Exercise objective ::
Quote exactly and only this range of lines in the data below: the line that holds "lime round brick" to the line that holds "blue slope C3:C4 level 1 top 4", both included.

Data under study ::
----------------

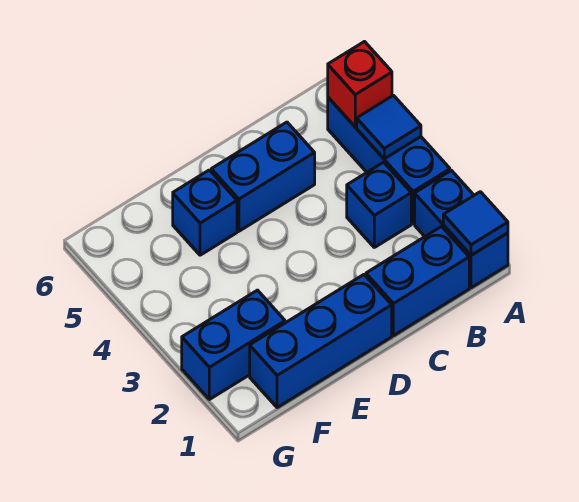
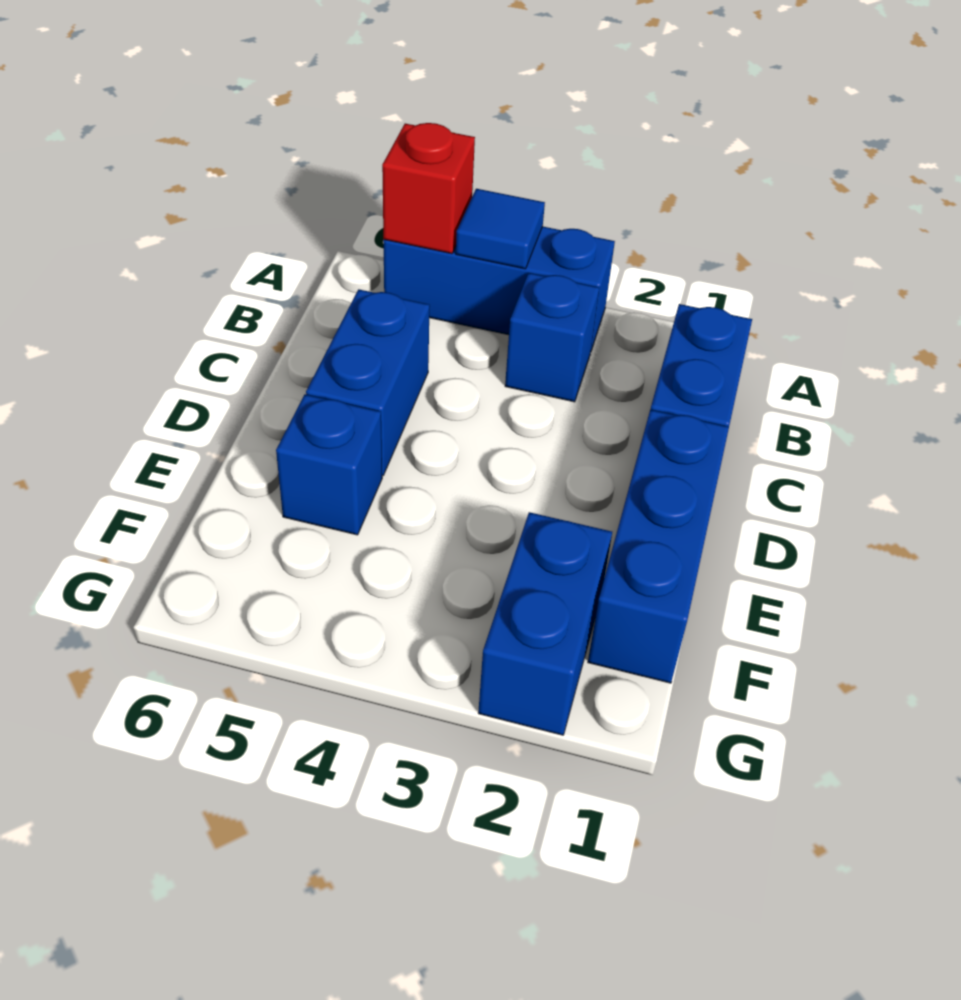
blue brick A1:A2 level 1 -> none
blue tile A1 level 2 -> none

----------------

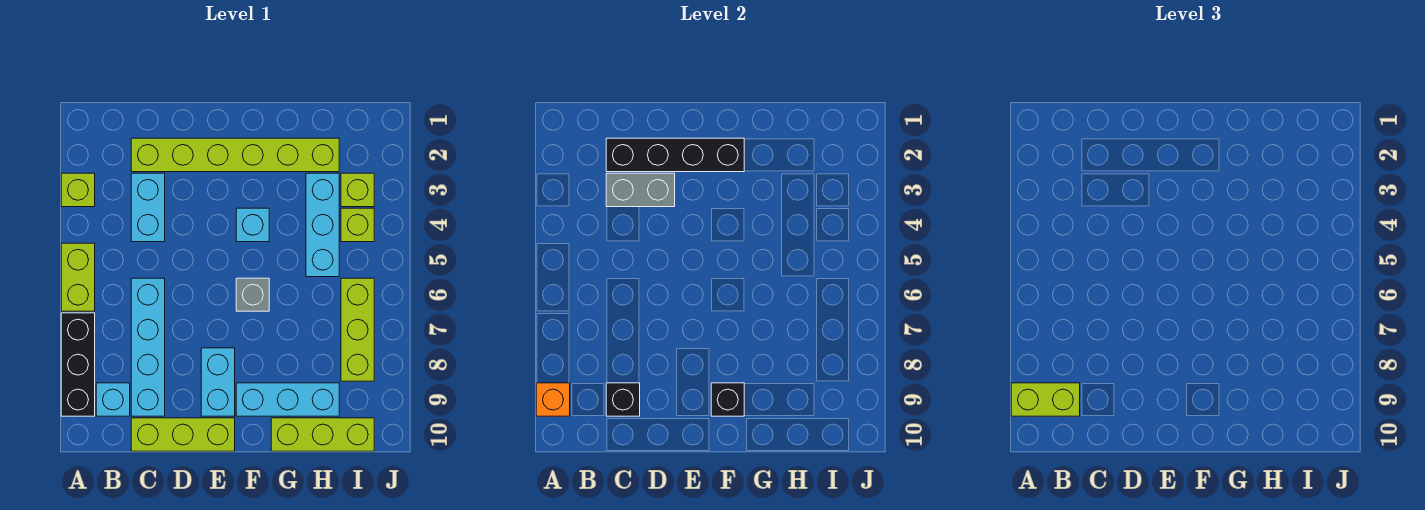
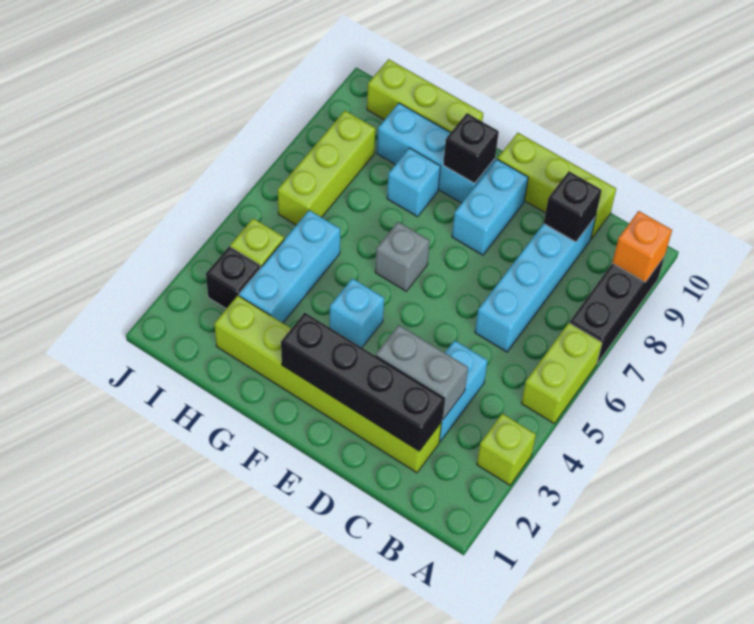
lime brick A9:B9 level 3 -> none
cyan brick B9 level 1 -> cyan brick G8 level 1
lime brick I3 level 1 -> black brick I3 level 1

----------------

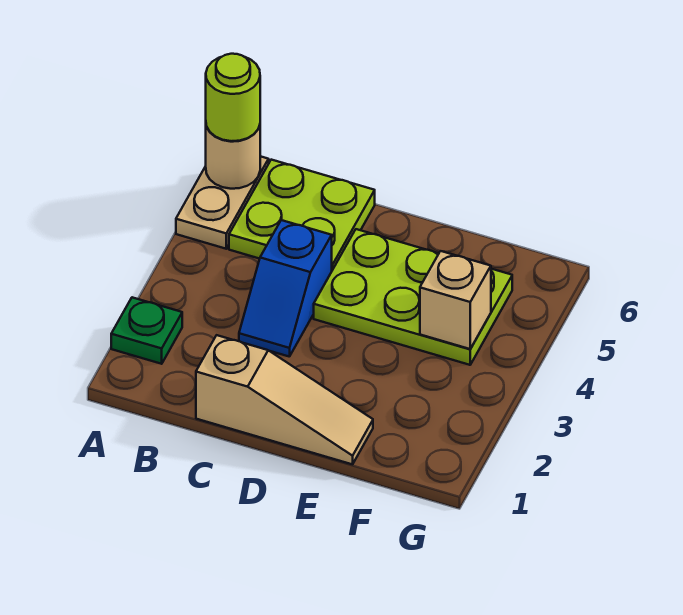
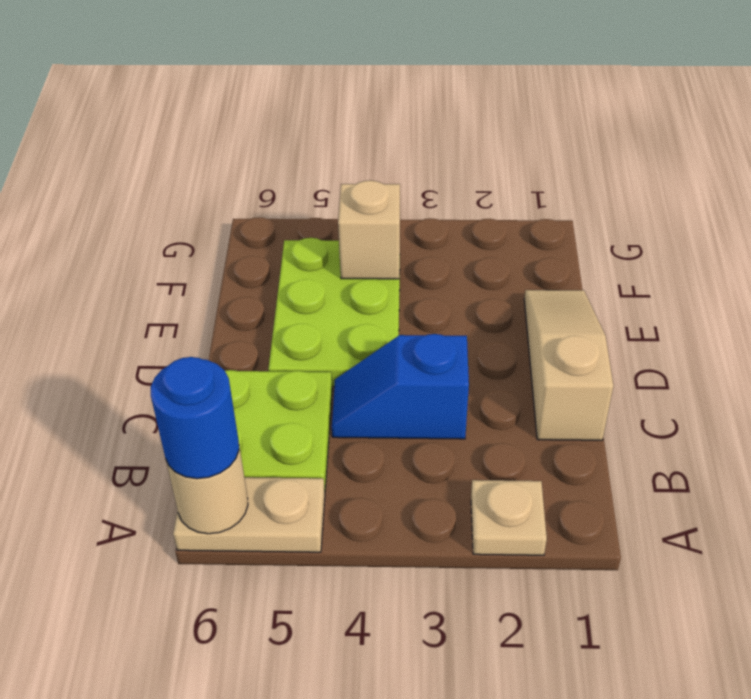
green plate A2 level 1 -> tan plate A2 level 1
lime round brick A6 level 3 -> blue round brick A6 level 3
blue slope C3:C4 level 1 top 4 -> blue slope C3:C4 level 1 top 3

----------------

Reply to the exercise ::
lime round brick A6 level 3 -> blue round brick A6 level 3
blue slope C3:C4 level 1 top 4 -> blue slope C3:C4 level 1 top 3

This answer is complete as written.